» Prompt
Write out every record below exactly as it appears.

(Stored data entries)
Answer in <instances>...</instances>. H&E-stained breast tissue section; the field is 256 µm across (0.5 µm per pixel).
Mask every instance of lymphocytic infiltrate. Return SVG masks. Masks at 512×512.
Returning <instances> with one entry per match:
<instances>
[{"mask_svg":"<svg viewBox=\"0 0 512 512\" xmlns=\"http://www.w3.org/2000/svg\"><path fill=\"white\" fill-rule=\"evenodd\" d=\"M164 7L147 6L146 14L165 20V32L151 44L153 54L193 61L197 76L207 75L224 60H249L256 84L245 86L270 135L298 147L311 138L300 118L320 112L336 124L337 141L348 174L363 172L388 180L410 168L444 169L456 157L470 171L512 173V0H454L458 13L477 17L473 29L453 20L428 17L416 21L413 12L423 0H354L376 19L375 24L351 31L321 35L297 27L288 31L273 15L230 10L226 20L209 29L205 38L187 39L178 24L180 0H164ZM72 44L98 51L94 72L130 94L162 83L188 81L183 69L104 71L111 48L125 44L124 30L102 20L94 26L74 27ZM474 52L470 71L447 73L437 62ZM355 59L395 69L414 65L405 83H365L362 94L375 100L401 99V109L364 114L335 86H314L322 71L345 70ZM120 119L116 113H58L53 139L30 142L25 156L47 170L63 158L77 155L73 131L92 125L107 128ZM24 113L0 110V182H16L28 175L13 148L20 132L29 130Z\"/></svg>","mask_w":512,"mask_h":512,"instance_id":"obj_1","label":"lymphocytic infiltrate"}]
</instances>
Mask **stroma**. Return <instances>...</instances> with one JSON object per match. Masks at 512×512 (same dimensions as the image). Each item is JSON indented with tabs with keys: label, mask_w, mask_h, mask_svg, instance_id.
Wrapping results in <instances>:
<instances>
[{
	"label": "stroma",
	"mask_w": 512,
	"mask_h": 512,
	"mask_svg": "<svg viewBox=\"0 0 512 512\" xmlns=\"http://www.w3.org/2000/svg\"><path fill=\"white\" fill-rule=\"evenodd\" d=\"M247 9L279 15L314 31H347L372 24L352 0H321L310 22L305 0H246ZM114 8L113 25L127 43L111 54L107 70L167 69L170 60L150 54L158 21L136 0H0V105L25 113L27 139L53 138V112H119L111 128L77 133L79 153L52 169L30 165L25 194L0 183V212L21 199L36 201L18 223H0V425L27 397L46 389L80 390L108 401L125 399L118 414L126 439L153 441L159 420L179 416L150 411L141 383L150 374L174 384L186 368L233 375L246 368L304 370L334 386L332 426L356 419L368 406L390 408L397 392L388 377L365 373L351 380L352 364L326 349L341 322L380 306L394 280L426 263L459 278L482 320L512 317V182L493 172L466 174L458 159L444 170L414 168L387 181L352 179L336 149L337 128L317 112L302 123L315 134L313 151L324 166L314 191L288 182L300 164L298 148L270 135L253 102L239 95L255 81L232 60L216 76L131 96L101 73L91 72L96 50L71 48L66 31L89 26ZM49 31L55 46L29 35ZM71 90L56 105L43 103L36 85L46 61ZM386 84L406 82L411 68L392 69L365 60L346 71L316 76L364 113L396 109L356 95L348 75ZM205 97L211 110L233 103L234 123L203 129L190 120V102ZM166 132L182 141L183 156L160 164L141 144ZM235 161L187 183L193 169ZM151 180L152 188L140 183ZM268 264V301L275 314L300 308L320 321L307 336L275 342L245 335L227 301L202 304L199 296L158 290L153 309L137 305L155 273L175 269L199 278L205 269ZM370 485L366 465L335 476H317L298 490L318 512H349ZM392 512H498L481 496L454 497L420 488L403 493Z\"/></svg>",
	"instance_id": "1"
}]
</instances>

» Solution to the problem
Answer in <instances>...</instances>. H&E-stained breast tissue section; the field is 256 µm across (0.5 µm per pixel).
Mask every instance of lymphocytic infiltrate. Return SVG masks. Masks at 512×512.
Returning <instances> with one entry per match:
<instances>
[{"mask_svg":"<svg viewBox=\"0 0 512 512\" xmlns=\"http://www.w3.org/2000/svg\"><path fill=\"white\" fill-rule=\"evenodd\" d=\"M164 7L147 6L146 14L165 20V32L151 44L153 54L193 61L197 76L207 75L224 60H249L256 84L245 86L270 135L298 147L311 138L300 118L320 112L336 124L337 141L348 174L363 172L388 180L410 168L444 169L456 157L470 171L512 173V0H454L458 13L477 17L473 29L453 20L428 17L416 21L413 12L423 0H354L376 19L375 24L351 31L321 35L297 27L288 31L273 15L230 10L226 20L209 29L205 38L187 39L178 24L180 0H164ZM72 44L98 51L94 72L130 94L162 83L188 81L183 69L104 71L111 48L125 44L124 30L102 20L94 26L74 27ZM474 52L470 71L447 73L437 62ZM355 59L395 69L414 65L405 83H365L362 94L375 100L401 99V109L364 114L335 86H314L322 71L345 70ZM120 119L116 113H58L53 139L30 142L25 156L47 170L63 158L77 155L73 131L92 125L107 128ZM24 113L0 110V182H16L28 175L13 148L20 132L29 130Z\"/></svg>","mask_w":512,"mask_h":512,"instance_id":"obj_1","label":"lymphocytic infiltrate"}]
</instances>
Mask **stroma**. Return <instances>...</instances> with one JSON object per match. Masks at 512×512 (same dimensions as the image). Each item is JSON indented with tabs with keys: label, mask_w, mask_h, mask_svg, instance_id.
Wrapping results in <instances>:
<instances>
[{
	"label": "stroma",
	"mask_w": 512,
	"mask_h": 512,
	"mask_svg": "<svg viewBox=\"0 0 512 512\" xmlns=\"http://www.w3.org/2000/svg\"><path fill=\"white\" fill-rule=\"evenodd\" d=\"M247 9L279 15L314 31H347L372 24L352 0H321L310 22L305 0H246ZM114 8L113 25L127 43L111 54L107 70L167 69L170 60L150 54L158 21L136 0H0V105L25 113L27 139L53 138V112H119L111 128L77 133L79 153L52 169L30 165L25 194L0 183V212L21 199L36 201L18 223H0V425L27 397L46 389L80 390L108 401L125 399L118 414L126 439L153 441L159 420L179 416L150 411L141 383L150 374L174 384L186 368L233 375L246 368L304 370L334 386L332 426L356 419L368 406L390 408L397 392L388 377L365 373L351 380L352 364L326 349L341 322L380 306L394 280L426 263L459 278L482 320L512 317V182L493 172L466 174L458 159L444 170L414 168L387 181L352 179L336 149L337 128L317 112L302 123L315 134L313 151L324 166L314 191L288 182L300 164L298 148L270 135L253 102L239 95L255 81L232 60L216 76L131 96L101 73L91 72L96 50L71 48L66 31L89 26ZM49 31L55 46L29 35ZM71 90L56 105L43 103L36 85L46 61ZM386 84L406 82L411 68L392 69L365 60L346 71L316 76L364 113L396 109L356 95L348 75ZM205 97L211 110L233 103L234 123L203 129L190 120V102ZM166 132L182 141L183 156L160 164L141 144ZM235 161L187 183L193 169ZM151 180L152 188L140 183ZM268 264V301L275 314L300 308L320 321L307 336L275 342L245 335L227 301L202 304L199 296L158 290L153 309L137 305L155 273L175 269L199 278L205 269ZM370 485L366 465L335 476H317L298 490L318 512H349ZM392 512H498L481 496L454 497L420 488L403 493Z\"/></svg>",
	"instance_id": "1"
}]
</instances>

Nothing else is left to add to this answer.